◆ **Description of the task**:
With the exception of the pictures, transcribe the entire listing exactly.

◆ **Records**:
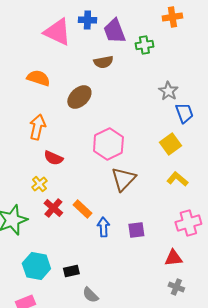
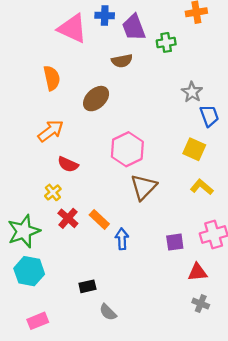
orange semicircle: (38, 78) -> (52, 78), turned 60
orange arrow: (37, 127) -> (51, 131), turned 40
yellow square: (170, 144) -> (194, 149), turned -30
purple square: (136, 230) -> (175, 242), moved
cyan hexagon: (36, 266) -> (29, 271), moved

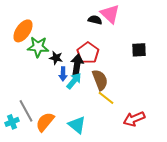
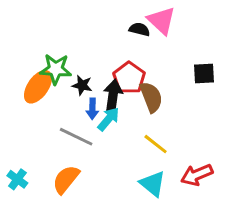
orange ellipse: (23, 31) -> (38, 87), moved
brown semicircle: (100, 80) -> (151, 97), moved
gray line: (26, 111) -> (76, 137), moved, turned -35
cyan cross: (12, 122) -> (17, 179), turned -32
cyan triangle: (77, 125) -> (153, 184), moved

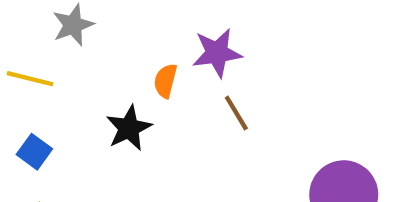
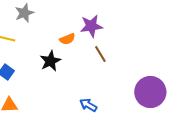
orange semicircle: (165, 81) -> (67, 39), turned -126

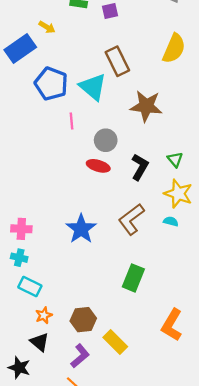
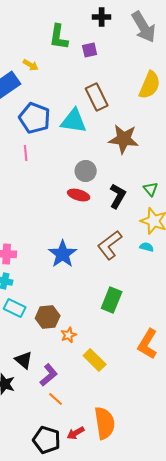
cyan triangle: (93, 87) -> (74, 121), turned -32
pink line: (72, 121) -> (26, 153), moved
orange star: (44, 315) -> (69, 335), moved
brown hexagon: (83, 320) -> (48, 317), moved
purple L-shape: (80, 356) -> (49, 375), moved

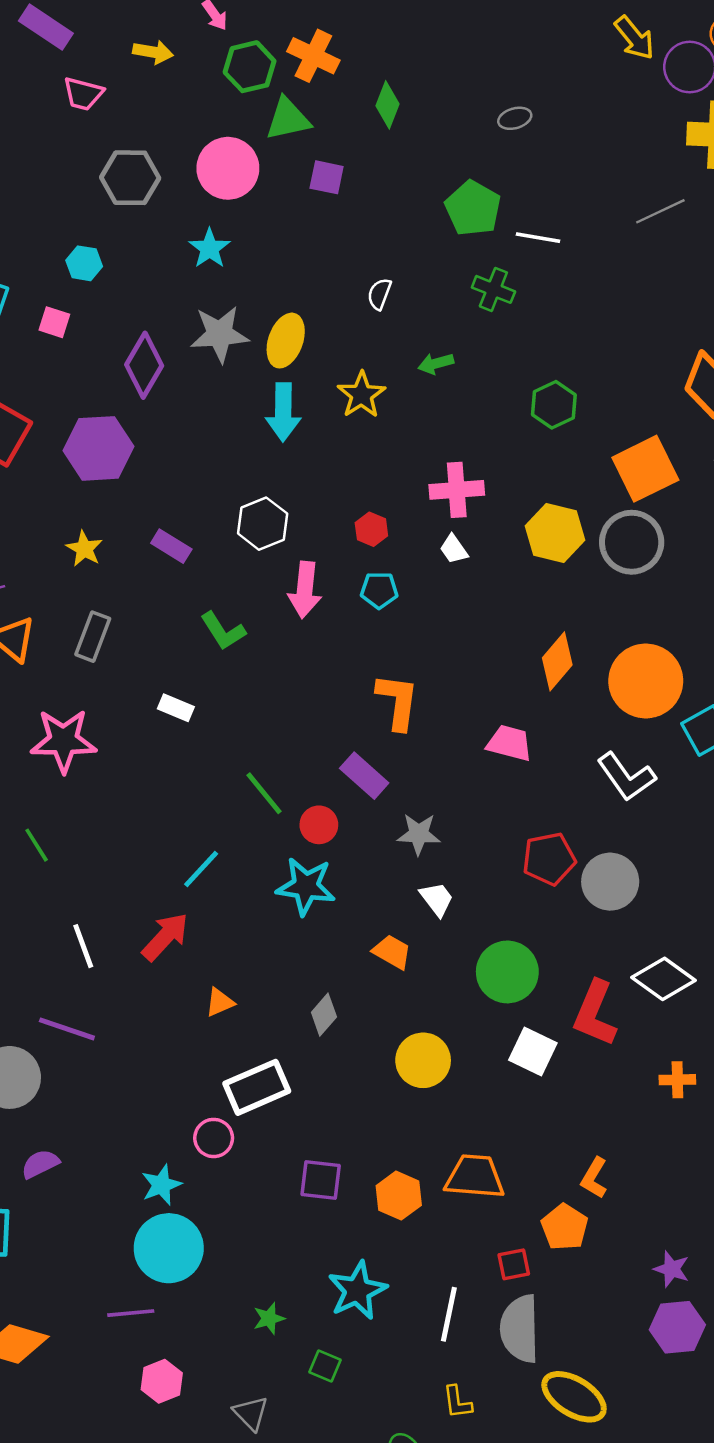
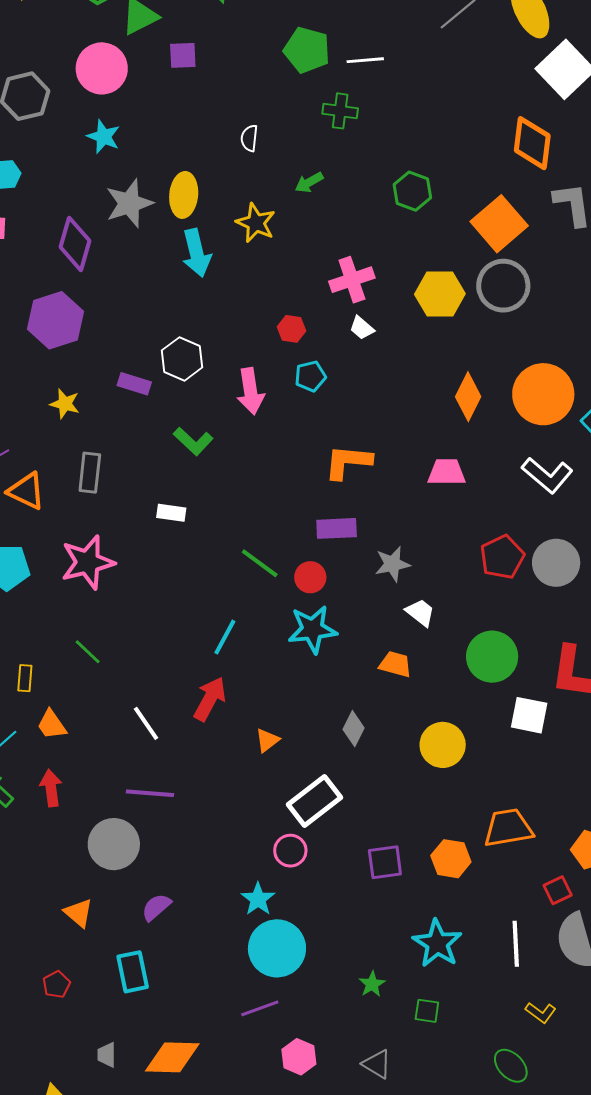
white hexagon: (263, 524) -> (182, 359), moved
orange L-shape: (397, 702) -> (348, 462), turned -78
purple rectangle: (364, 776) -> (337, 528), turned -30
yellow L-shape: (457, 1402) -> (541, 1013), turned -32

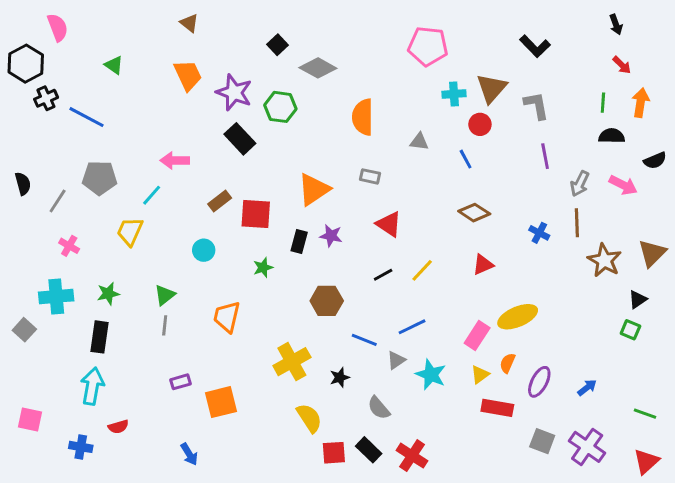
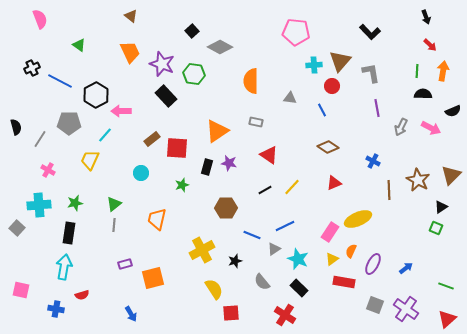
black hexagon: (26, 64) -> (96, 95), moved
brown line: (577, 223) -> (389, 190), moved
black rectangle: (369, 450) -> (299, 288), moved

◆ **Solution to the problem**:
orange semicircle: (38, 78) -> (52, 78), turned 60
orange arrow: (37, 127) -> (51, 131), turned 40
yellow square: (170, 144) -> (194, 149), turned -30
purple square: (136, 230) -> (175, 242), moved
cyan hexagon: (36, 266) -> (29, 271), moved

orange ellipse: (23, 31) -> (38, 87), moved
brown semicircle: (100, 80) -> (151, 97), moved
gray line: (26, 111) -> (76, 137), moved, turned -35
cyan cross: (12, 122) -> (17, 179), turned -32
cyan triangle: (77, 125) -> (153, 184), moved

orange semicircle: (165, 81) -> (67, 39), turned -126

cyan triangle: (93, 87) -> (74, 121), turned -32
pink line: (72, 121) -> (26, 153), moved
orange star: (44, 315) -> (69, 335), moved
brown hexagon: (83, 320) -> (48, 317), moved
purple L-shape: (80, 356) -> (49, 375), moved

white hexagon: (263, 524) -> (182, 359), moved
orange L-shape: (397, 702) -> (348, 462), turned -78
purple rectangle: (364, 776) -> (337, 528), turned -30
yellow L-shape: (457, 1402) -> (541, 1013), turned -32

black hexagon: (26, 64) -> (96, 95), moved
brown line: (577, 223) -> (389, 190), moved
black rectangle: (369, 450) -> (299, 288), moved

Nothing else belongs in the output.